(Excerpted data)
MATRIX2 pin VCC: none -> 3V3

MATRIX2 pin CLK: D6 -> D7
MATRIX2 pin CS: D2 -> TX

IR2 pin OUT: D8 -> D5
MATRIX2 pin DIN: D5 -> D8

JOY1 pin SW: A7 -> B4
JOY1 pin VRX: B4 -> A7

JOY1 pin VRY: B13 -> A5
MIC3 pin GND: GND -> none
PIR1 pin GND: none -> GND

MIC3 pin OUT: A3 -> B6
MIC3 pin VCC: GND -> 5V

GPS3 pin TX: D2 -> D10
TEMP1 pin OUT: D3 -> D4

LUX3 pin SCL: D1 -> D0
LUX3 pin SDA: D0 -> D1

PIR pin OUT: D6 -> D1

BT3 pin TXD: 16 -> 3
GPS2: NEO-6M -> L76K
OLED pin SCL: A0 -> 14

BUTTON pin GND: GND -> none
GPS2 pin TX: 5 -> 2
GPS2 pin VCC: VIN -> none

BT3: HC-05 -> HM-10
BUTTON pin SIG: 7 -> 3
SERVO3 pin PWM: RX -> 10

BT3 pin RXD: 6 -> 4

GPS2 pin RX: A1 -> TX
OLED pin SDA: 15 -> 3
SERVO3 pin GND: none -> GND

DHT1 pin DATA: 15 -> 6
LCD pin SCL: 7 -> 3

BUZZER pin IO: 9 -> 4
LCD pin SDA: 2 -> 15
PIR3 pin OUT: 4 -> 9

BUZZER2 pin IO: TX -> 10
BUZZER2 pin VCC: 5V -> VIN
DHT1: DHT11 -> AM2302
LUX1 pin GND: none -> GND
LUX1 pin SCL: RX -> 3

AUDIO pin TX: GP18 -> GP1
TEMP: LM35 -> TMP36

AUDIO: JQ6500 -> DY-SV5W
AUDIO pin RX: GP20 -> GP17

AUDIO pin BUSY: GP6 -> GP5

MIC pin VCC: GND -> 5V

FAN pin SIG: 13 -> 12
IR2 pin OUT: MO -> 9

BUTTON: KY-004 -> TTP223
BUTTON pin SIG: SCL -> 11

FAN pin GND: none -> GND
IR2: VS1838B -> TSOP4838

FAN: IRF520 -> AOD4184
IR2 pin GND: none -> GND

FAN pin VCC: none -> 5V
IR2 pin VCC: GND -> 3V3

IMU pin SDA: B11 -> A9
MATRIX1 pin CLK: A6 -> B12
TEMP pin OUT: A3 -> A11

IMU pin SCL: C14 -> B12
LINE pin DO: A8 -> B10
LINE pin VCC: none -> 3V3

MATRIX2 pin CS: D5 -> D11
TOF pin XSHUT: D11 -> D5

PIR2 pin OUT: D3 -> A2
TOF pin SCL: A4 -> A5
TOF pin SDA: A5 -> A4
(End Excerpted data)
**Exercise:** Give back the data exactly.

**Written response:**
MATRIX2 pin VCC: none -> 3V3

MATRIX2 pin CLK: D6 -> D7
MATRIX2 pin CS: D2 -> TX

IR2 pin OUT: D8 -> D5
MATRIX2 pin DIN: D5 -> D8

JOY1 pin SW: A7 -> B4
JOY1 pin VRX: B4 -> A7

JOY1 pin VRY: B13 -> A5
MIC3 pin GND: GND -> none
PIR1 pin GND: none -> GND

MIC3 pin OUT: A3 -> B6
MIC3 pin VCC: GND -> 5V

GPS3 pin TX: D2 -> D10
TEMP1 pin OUT: D3 -> D4

LUX3 pin SCL: D1 -> D0
LUX3 pin SDA: D0 -> D1

PIR pin OUT: D6 -> D1

BT3 pin TXD: 16 -> 3
GPS2: NEO-6M -> L76K
OLED pin SCL: A0 -> 14

BUTTON pin GND: GND -> none
GPS2 pin TX: 5 -> 2
GPS2 pin VCC: VIN -> none

BT3: HC-05 -> HM-10
BUTTON pin SIG: 7 -> 3
SERVO3 pin PWM: RX -> 10

BT3 pin RXD: 6 -> 4

GPS2 pin RX: A1 -> TX
OLED pin SDA: 15 -> 3
SERVO3 pin GND: none -> GND

DHT1 pin DATA: 15 -> 6
LCD pin SCL: 7 -> 3

BUZZER pin IO: 9 -> 4
LCD pin SDA: 2 -> 15
PIR3 pin OUT: 4 -> 9

BUZZER2 pin IO: TX -> 10
BUZZER2 pin VCC: 5V -> VIN
DHT1: DHT11 -> AM2302
LUX1 pin GND: none -> GND
LUX1 pin SCL: RX -> 3

AUDIO pin TX: GP18 -> GP1
TEMP: LM35 -> TMP36

AUDIO: JQ6500 -> DY-SV5W
AUDIO pin RX: GP20 -> GP17

AUDIO pin BUSY: GP6 -> GP5

MIC pin VCC: GND -> 5V

FAN pin SIG: 13 -> 12
IR2 pin OUT: MO -> 9

BUTTON: KY-004 -> TTP223
BUTTON pin SIG: SCL -> 11

FAN pin GND: none -> GND
IR2: VS1838B -> TSOP4838

FAN: IRF520 -> AOD4184
IR2 pin GND: none -> GND

FAN pin VCC: none -> 5V
IR2 pin VCC: GND -> 3V3

IMU pin SDA: B11 -> A9
MATRIX1 pin CLK: A6 -> B12
TEMP pin OUT: A3 -> A11

IMU pin SCL: C14 -> B12
LINE pin DO: A8 -> B10
LINE pin VCC: none -> 3V3

MATRIX2 pin CS: D5 -> D11
TOF pin XSHUT: D11 -> D5

PIR2 pin OUT: D3 -> A2
TOF pin SCL: A4 -> A5
TOF pin SDA: A5 -> A4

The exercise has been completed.